__RECORDED DATA__
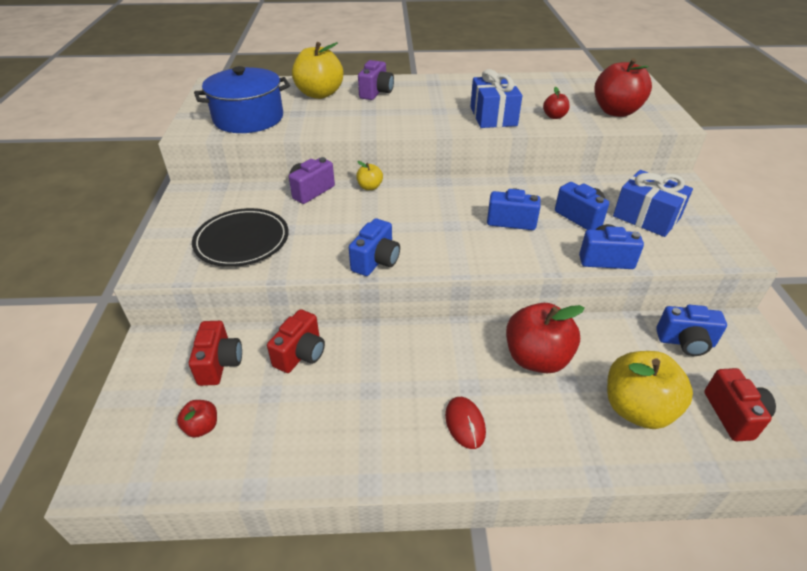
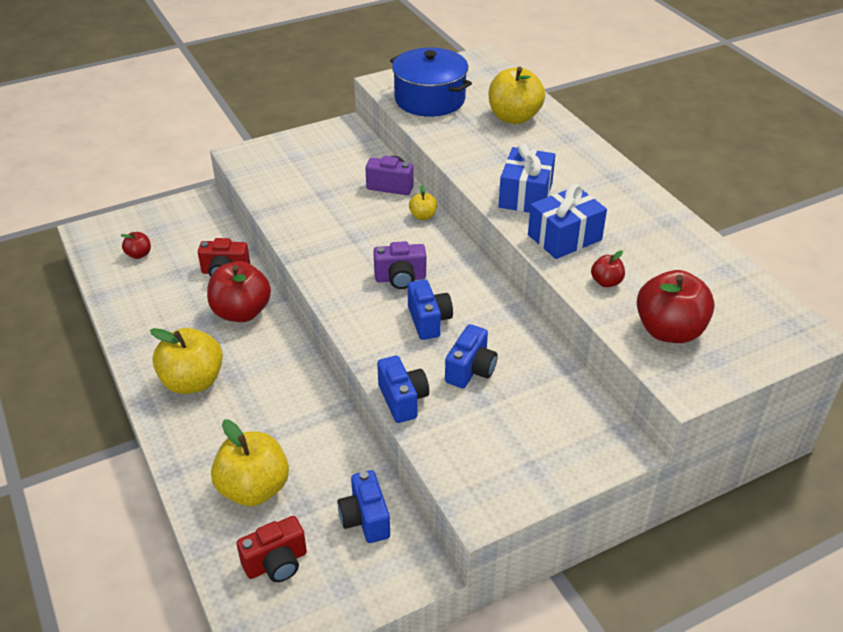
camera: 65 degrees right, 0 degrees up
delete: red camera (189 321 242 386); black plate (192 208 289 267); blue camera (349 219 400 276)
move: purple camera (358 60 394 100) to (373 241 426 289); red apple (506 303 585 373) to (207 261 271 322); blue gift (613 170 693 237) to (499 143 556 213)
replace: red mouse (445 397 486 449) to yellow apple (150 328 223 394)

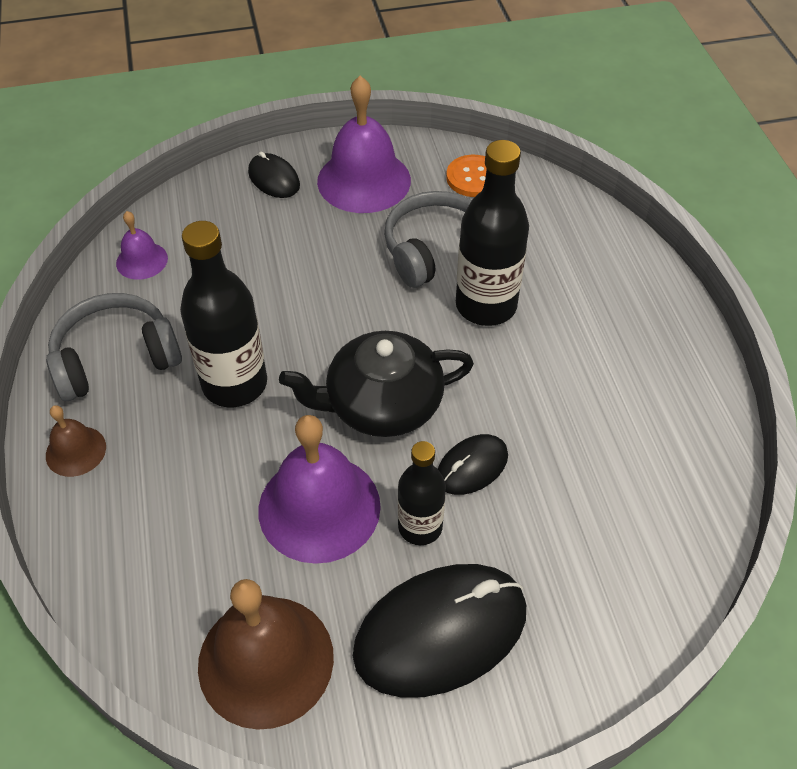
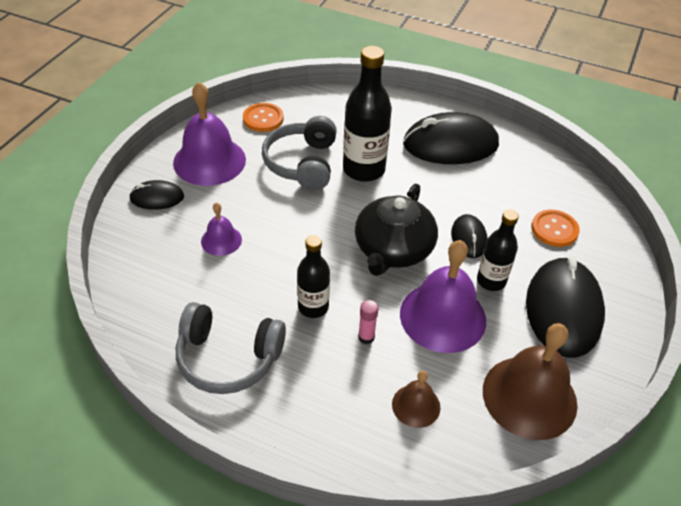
camera: 55 degrees left, 5 degrees down
insert: pink glue stick (358 300 378 344); black mouse (403 112 499 164); orange button (531 210 579 247)
move: brown bell (46 405 106 477) to (392 371 440 428); purple bell (116 211 168 280) to (201 203 242 256)
rotate: grey headphones (46 293 182 401) = (176 302 286 394) 90 degrees counterclockwise
resize: black bottle (180 221 267 407) = (297 235 330 318) x0.61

__EXERCISE GOAL__
Print the material exactly as given, but not the pictures.

__ANSWER AREA__
camera: 65 degrees right, 0 degrees up
delete: red camera (189 321 242 386); black plate (192 208 289 267); blue camera (349 219 400 276)
move: purple camera (358 60 394 100) to (373 241 426 289); red apple (506 303 585 373) to (207 261 271 322); blue gift (613 170 693 237) to (499 143 556 213)
replace: red mouse (445 397 486 449) to yellow apple (150 328 223 394)

camera: 55 degrees left, 5 degrees down
insert: pink glue stick (358 300 378 344); black mouse (403 112 499 164); orange button (531 210 579 247)
move: brown bell (46 405 106 477) to (392 371 440 428); purple bell (116 211 168 280) to (201 203 242 256)
rotate: grey headphones (46 293 182 401) = (176 302 286 394) 90 degrees counterclockwise
resize: black bottle (180 221 267 407) = (297 235 330 318) x0.61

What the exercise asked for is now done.